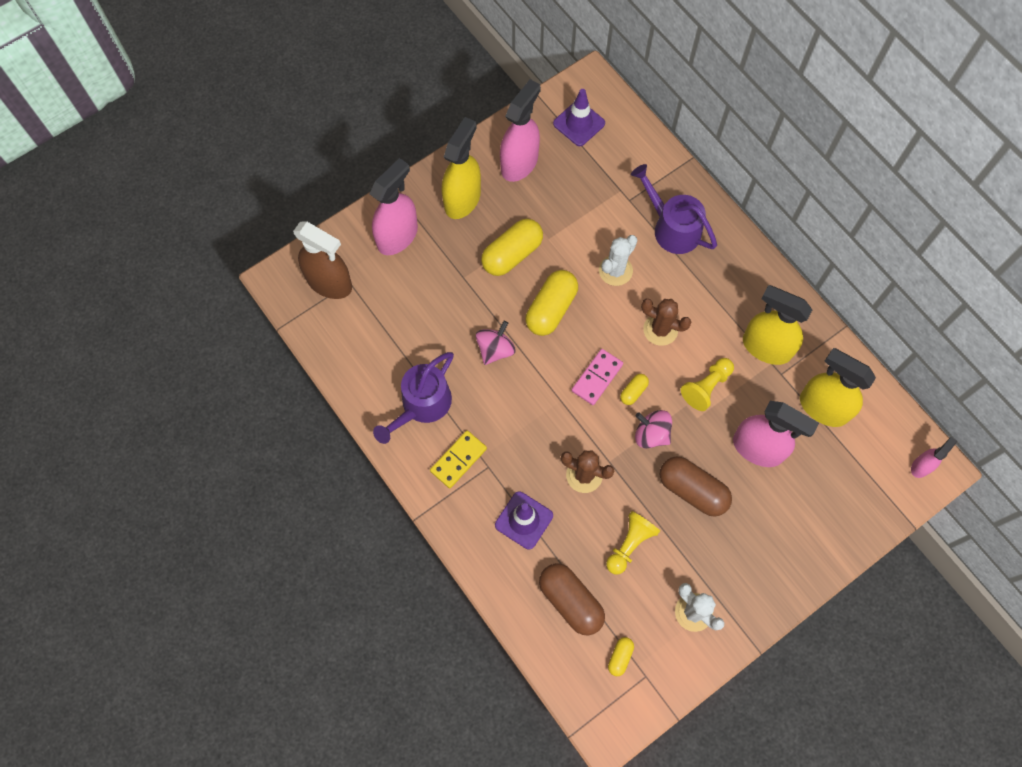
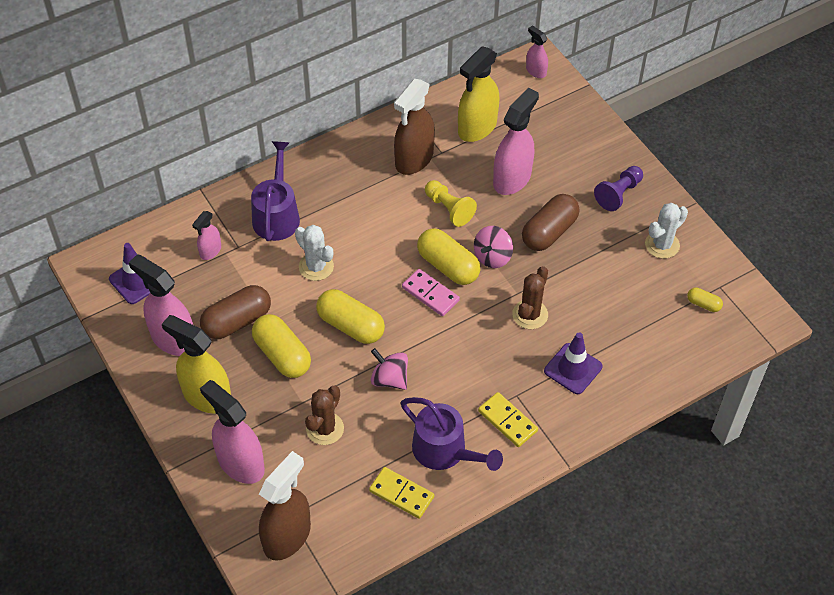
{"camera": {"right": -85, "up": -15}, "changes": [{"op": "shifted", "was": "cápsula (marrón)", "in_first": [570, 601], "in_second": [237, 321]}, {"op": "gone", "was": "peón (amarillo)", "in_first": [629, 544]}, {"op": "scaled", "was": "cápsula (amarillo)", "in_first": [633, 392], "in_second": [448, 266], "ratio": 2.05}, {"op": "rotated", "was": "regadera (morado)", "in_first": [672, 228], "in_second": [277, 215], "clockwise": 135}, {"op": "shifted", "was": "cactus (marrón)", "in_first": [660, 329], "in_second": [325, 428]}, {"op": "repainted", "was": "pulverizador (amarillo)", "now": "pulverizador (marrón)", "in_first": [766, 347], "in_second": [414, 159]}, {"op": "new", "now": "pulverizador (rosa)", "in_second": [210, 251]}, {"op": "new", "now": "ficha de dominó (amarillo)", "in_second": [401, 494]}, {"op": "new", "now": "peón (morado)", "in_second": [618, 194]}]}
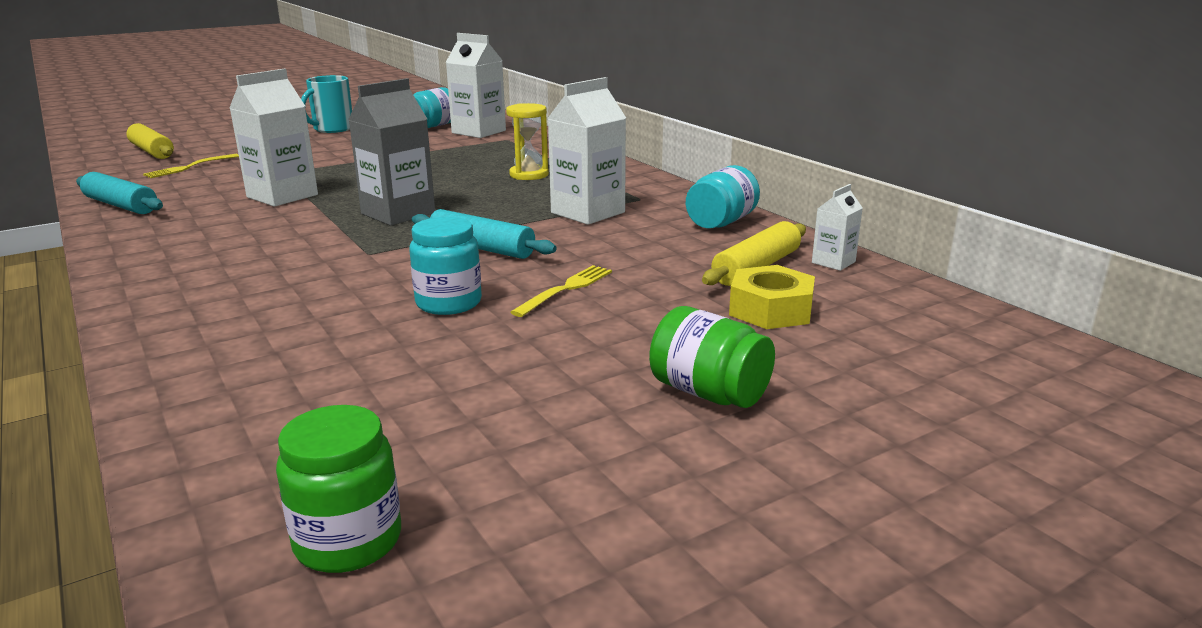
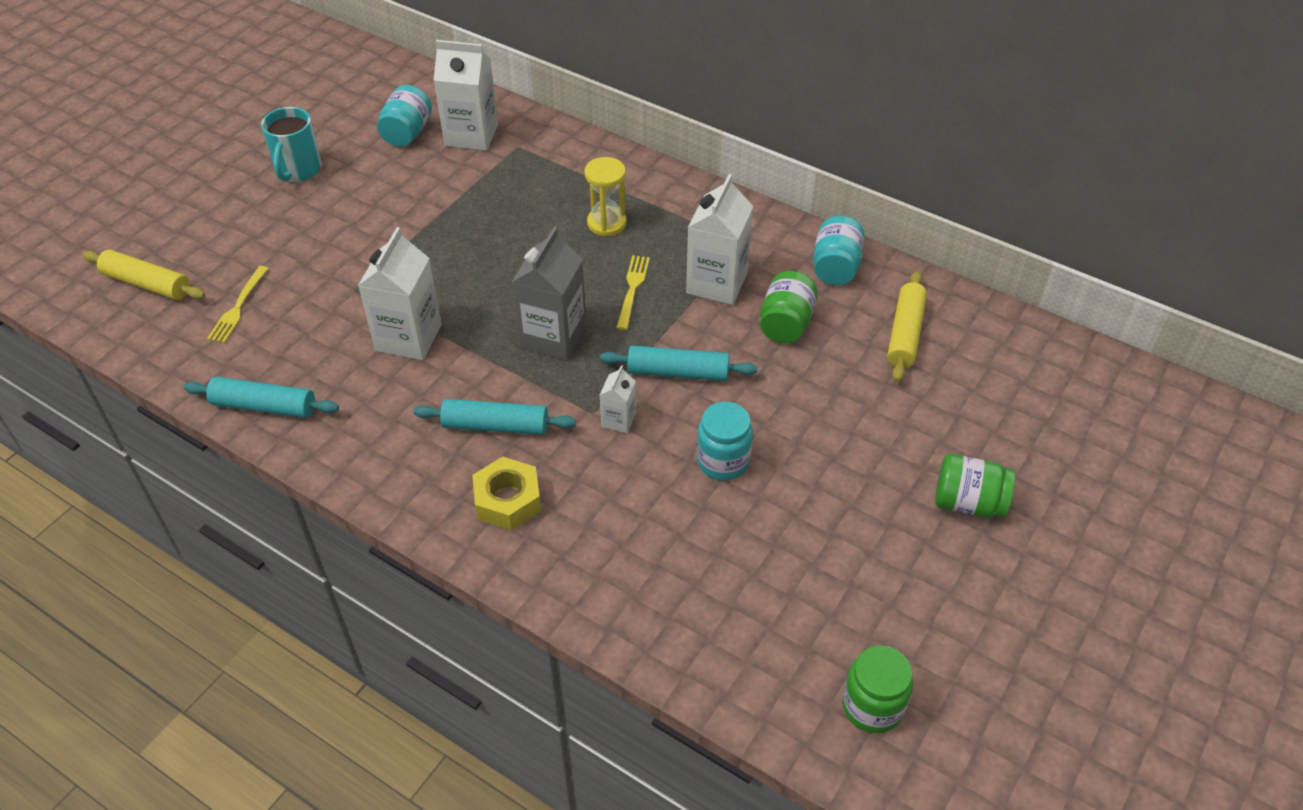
{"camera": {"right": -25, "up": 25}, "changes": [{"op": "shifted", "was": "tenedor (amarillo)", "in_first": [566, 289], "in_second": [632, 289]}, {"op": "shifted", "was": "tuerca (amarillo)", "in_first": [770, 310], "in_second": [508, 500]}, {"op": "shifted", "was": "cartón de leche (blanco)", "in_first": [833, 262], "in_second": [618, 420]}, {"op": "new", "now": "rodillo (turquesa)", "in_second": [495, 426]}, {"op": "new", "now": "tarro (verde)", "in_second": [786, 324]}]}
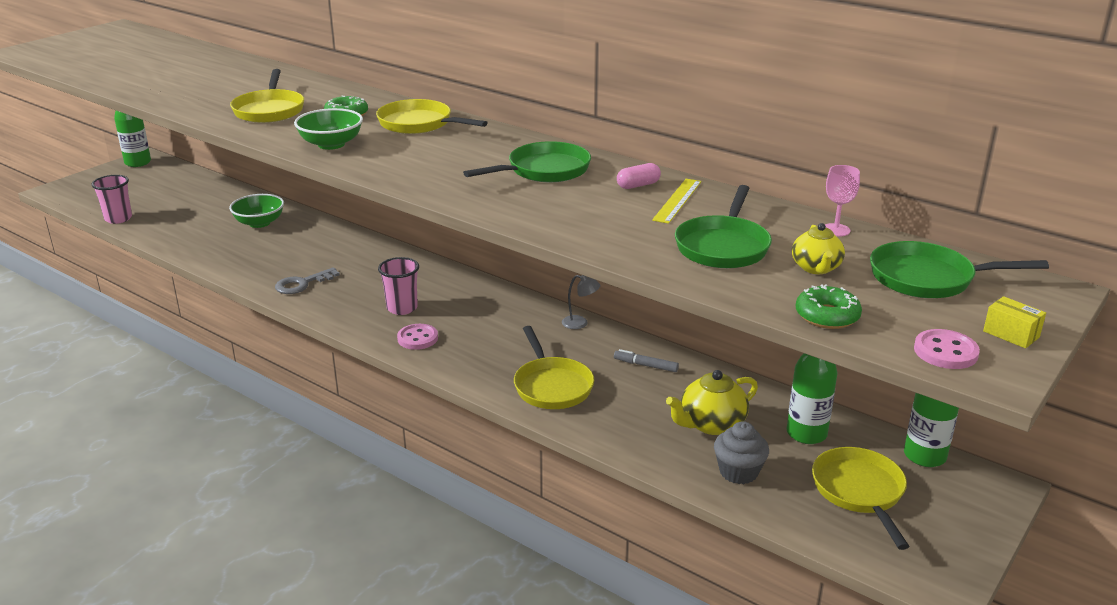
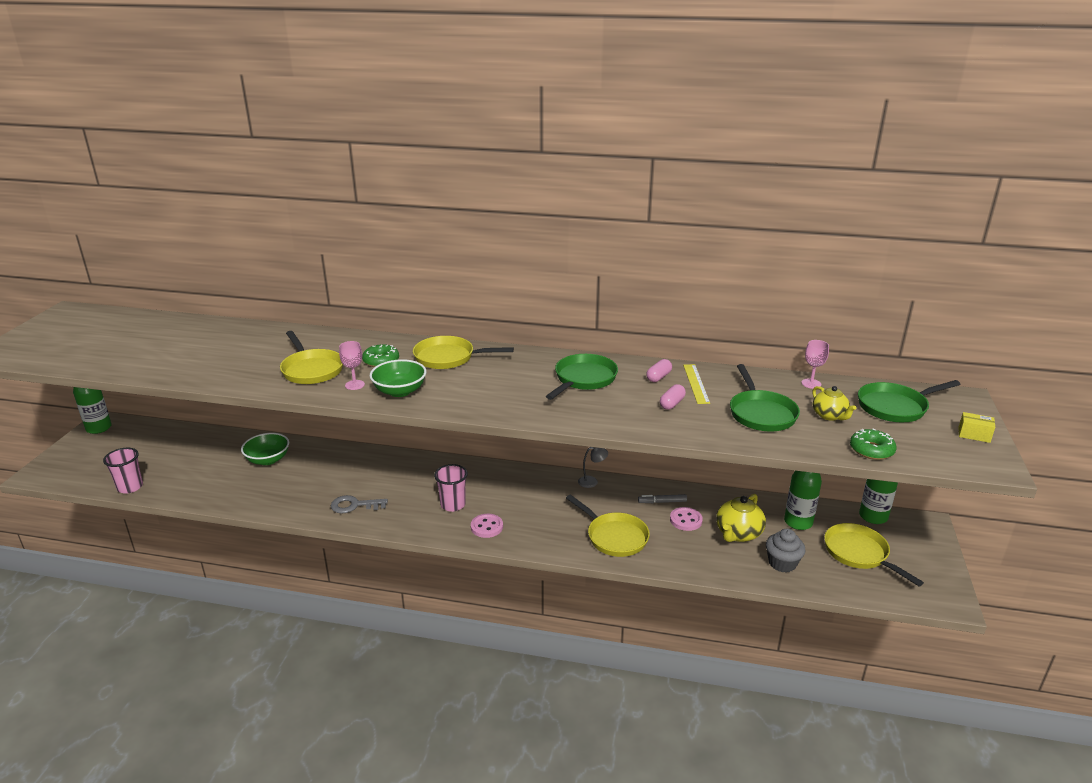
{"camera": {"right": -25, "up": 0}, "changes": [{"op": "rotated", "was": "llave (gris)", "in_first": [302, 284], "in_second": [354, 505], "clockwise": 60}, {"op": "shifted", "was": "botón (rosa)", "in_first": [945, 352], "in_second": [685, 520]}, {"op": "new", "now": "copa (rosa)", "in_second": [354, 385]}, {"op": "new", "now": "cápsula (rosa)", "in_second": [672, 404]}]}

***

> [INSTRUCTIONS TO FOLLOW] The required answer is the material repeated exactly, with no images in it.

> [SOLVED EXERCISE]
{"camera": {"right": -85, "up": -15}, "changes": [{"op": "shifted", "was": "cápsula (marrón)", "in_first": [570, 601], "in_second": [237, 321]}, {"op": "gone", "was": "peón (amarillo)", "in_first": [629, 544]}, {"op": "scaled", "was": "cápsula (amarillo)", "in_first": [633, 392], "in_second": [448, 266], "ratio": 2.05}, {"op": "rotated", "was": "regadera (morado)", "in_first": [672, 228], "in_second": [277, 215], "clockwise": 135}, {"op": "shifted", "was": "cactus (marrón)", "in_first": [660, 329], "in_second": [325, 428]}, {"op": "repainted", "was": "pulverizador (amarillo)", "now": "pulverizador (marrón)", "in_first": [766, 347], "in_second": [414, 159]}, {"op": "new", "now": "pulverizador (rosa)", "in_second": [210, 251]}, {"op": "new", "now": "ficha de dominó (amarillo)", "in_second": [401, 494]}, {"op": "new", "now": "peón (morado)", "in_second": [618, 194]}]}
{"camera": {"right": -25, "up": 25}, "changes": [{"op": "shifted", "was": "tenedor (amarillo)", "in_first": [566, 289], "in_second": [632, 289]}, {"op": "shifted", "was": "tuerca (amarillo)", "in_first": [770, 310], "in_second": [508, 500]}, {"op": "shifted", "was": "cartón de leche (blanco)", "in_first": [833, 262], "in_second": [618, 420]}, {"op": "new", "now": "rodillo (turquesa)", "in_second": [495, 426]}, {"op": "new", "now": "tarro (verde)", "in_second": [786, 324]}]}
{"camera": {"right": -25, "up": 0}, "changes": [{"op": "rotated", "was": "llave (gris)", "in_first": [302, 284], "in_second": [354, 505], "clockwise": 60}, {"op": "shifted", "was": "botón (rosa)", "in_first": [945, 352], "in_second": [685, 520]}, {"op": "new", "now": "copa (rosa)", "in_second": [354, 385]}, {"op": "new", "now": "cápsula (rosa)", "in_second": [672, 404]}]}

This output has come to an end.